### Assignment
Pictures must be left out. Retype exactly the lines from the one containing "Q6: PNP 2N2907" through the last line of the records below.

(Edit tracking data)

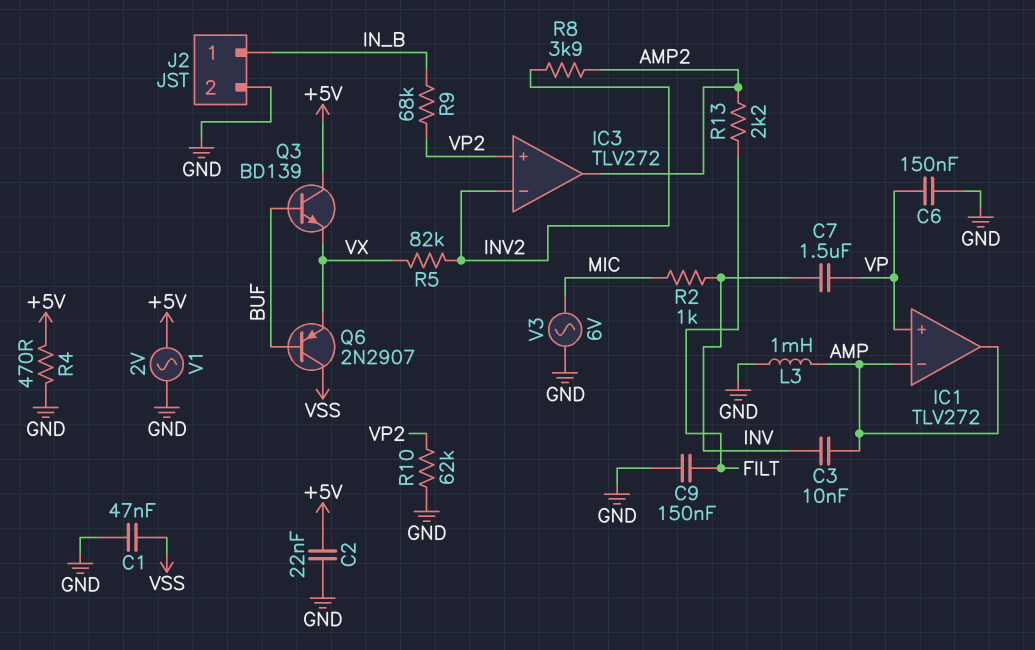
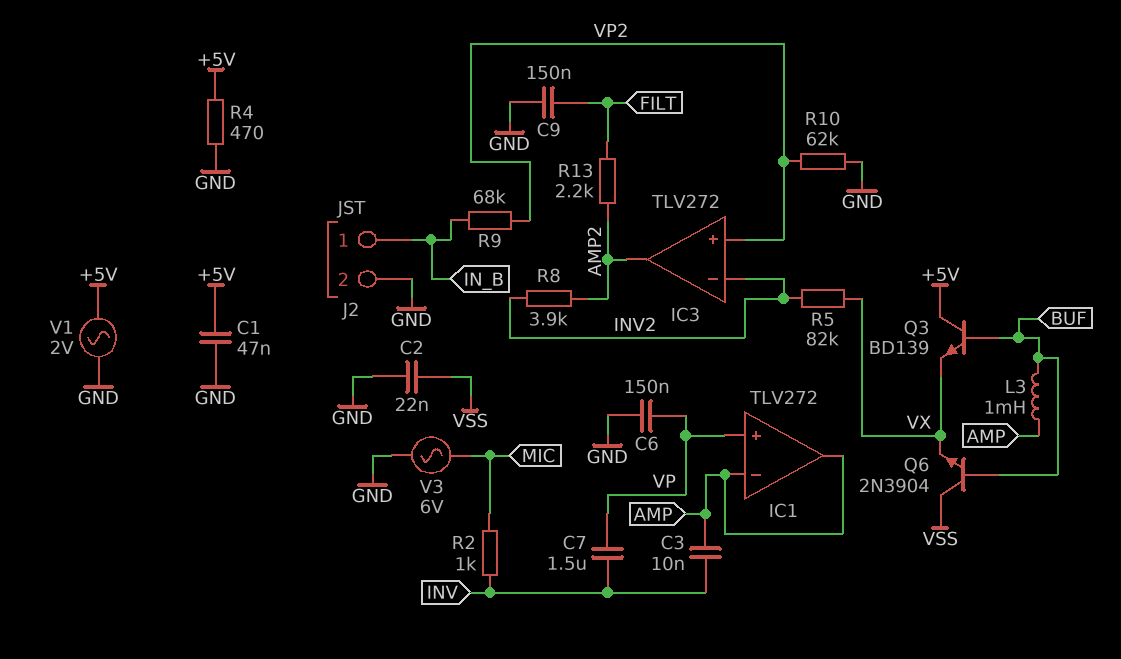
C1: 47nF (GND, VSS) -> 47nF (+5V, GND)
C2: 22nF (+5V, GND) -> 22nF (GND, VSS)
L3: 1mH (AMP, GND) -> 1mH (AMP, BUF)
Q6: PNP 2N2907 (B BUF, C VSS, E VX) -> NPN 2N3904 (B BUF, C VSS, E VX)

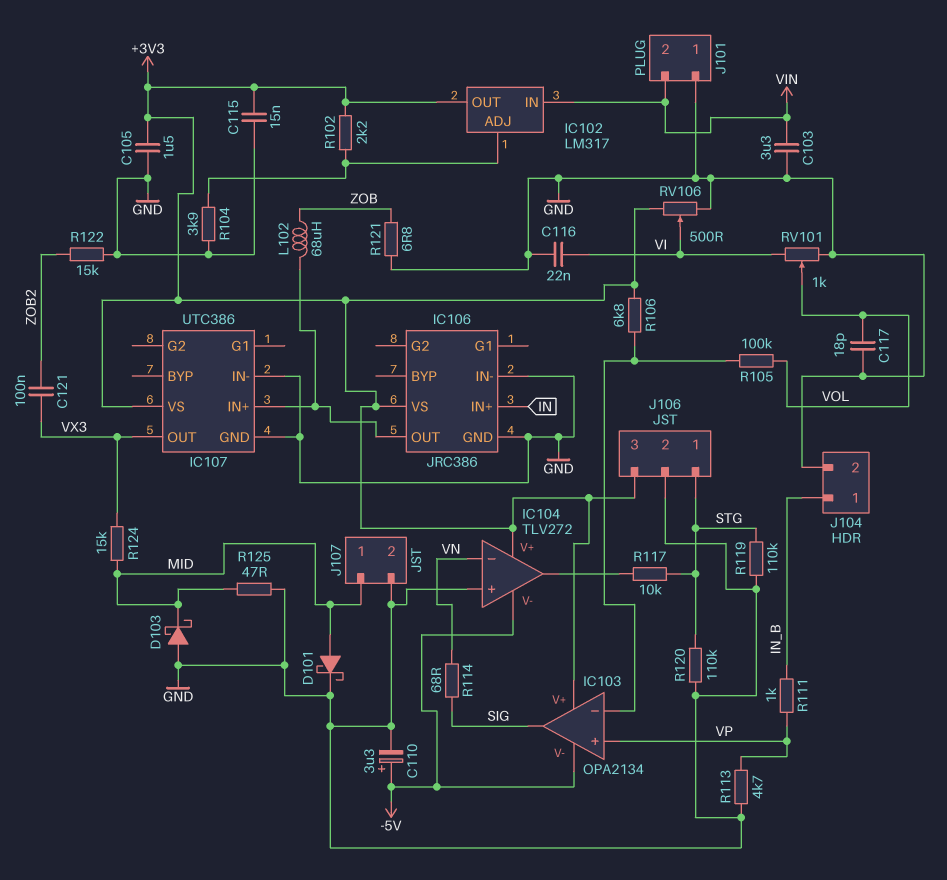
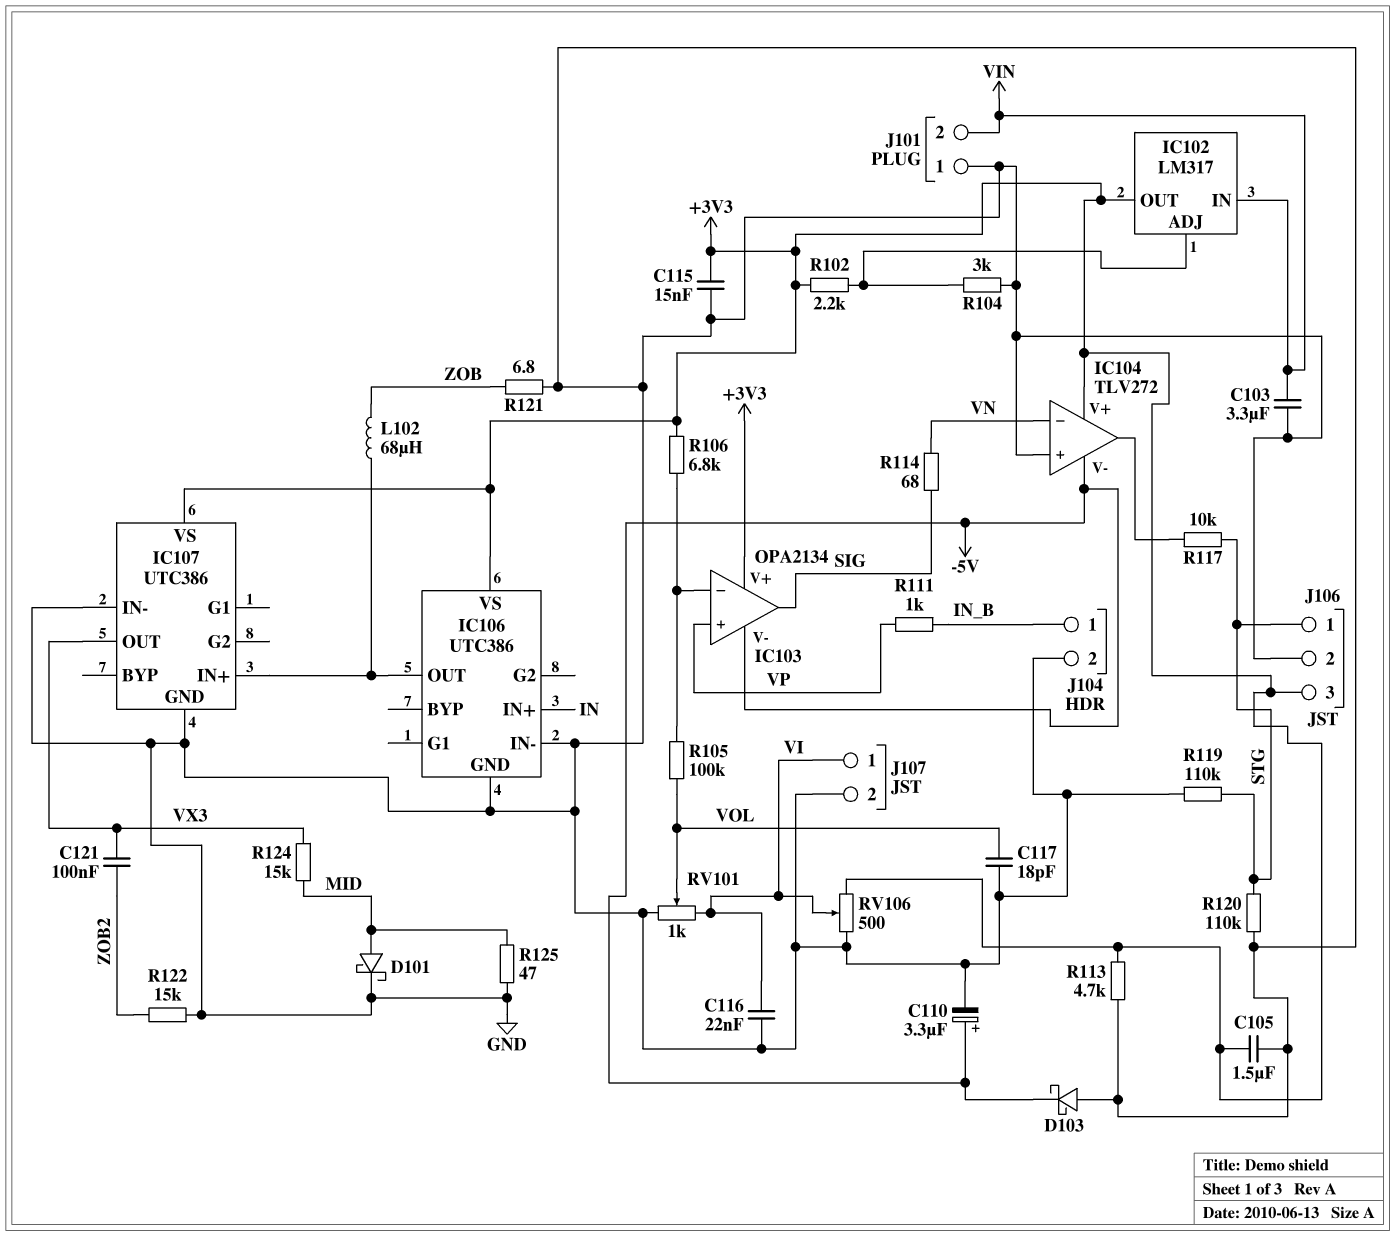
D103: schottky (A GND, K MID) -> schottky (A GND, K -5V)
IC106: JRC386 -> UTC386
J107 pin 1: MID -> VI
R104: 3.9k (GND, IC102/ADJ) -> 3k (GND, IC102/ADJ)
R113: 4.7k (GND, VP) -> 4.7k (+3V3, GND)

### Problem solution
Q6: PNP 2N2907 (B BUF, C VSS, E VX) -> NPN 2N3904 (B BUF, C VSS, E VX)

D103: schottky (A GND, K MID) -> schottky (A GND, K -5V)
IC106: JRC386 -> UTC386
J107 pin 1: MID -> VI
R104: 3.9k (GND, IC102/ADJ) -> 3k (GND, IC102/ADJ)
R113: 4.7k (GND, VP) -> 4.7k (+3V3, GND)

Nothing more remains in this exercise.